(Object state change records)
○ ○ ○

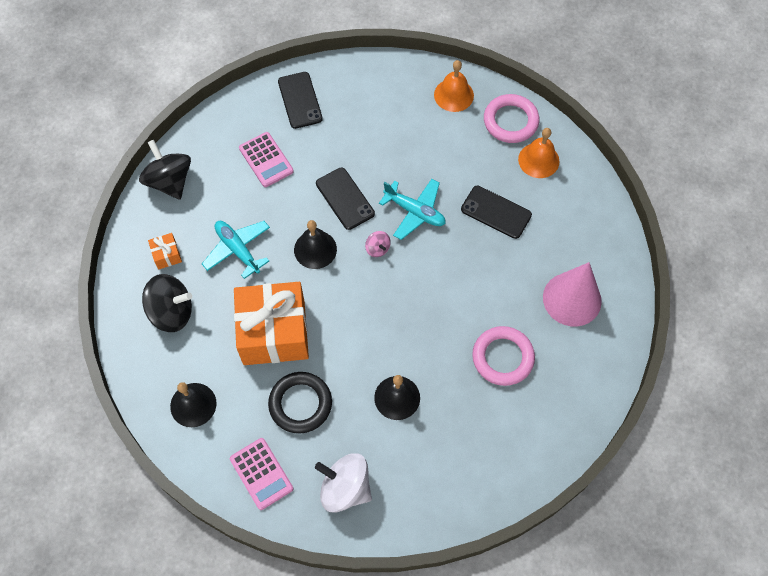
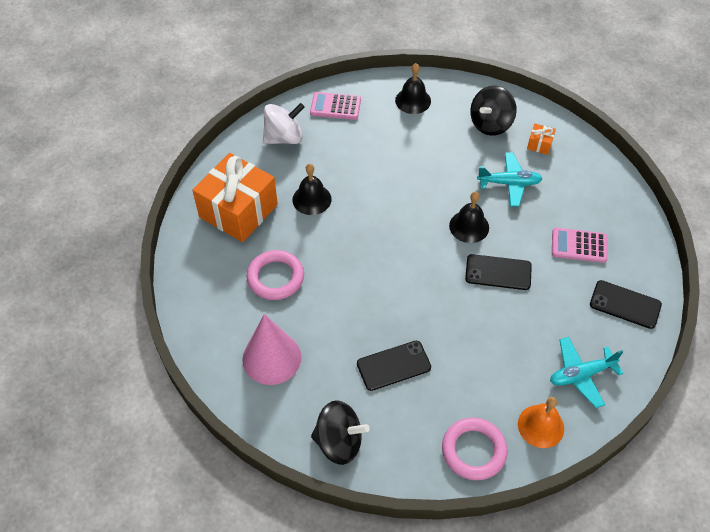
camera: 130 degrees right, 10 degrees down
(170, 181) = (605, 178): black spinning top -> black spinning top (339, 442)
(274, 332) = (424, 165): orange gift -> orange gift (238, 211)
(300, 404) = (360, 149): black ring -> none
(377, 248) = (434, 264): pink spinning top -> none
(415, 212) = (445, 310): turquoise plane -> turquoise plane (581, 375)
(538, 160) = (414, 440): orange bell -> none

○ ○ ○

TASK INSTRUCTIONS
Reading through the records above, report each line in which the string "spinning" is found.

EXERCISE ANSWER
(170, 181) = (605, 178): black spinning top -> black spinning top (339, 442)
(377, 248) = (434, 264): pink spinning top -> none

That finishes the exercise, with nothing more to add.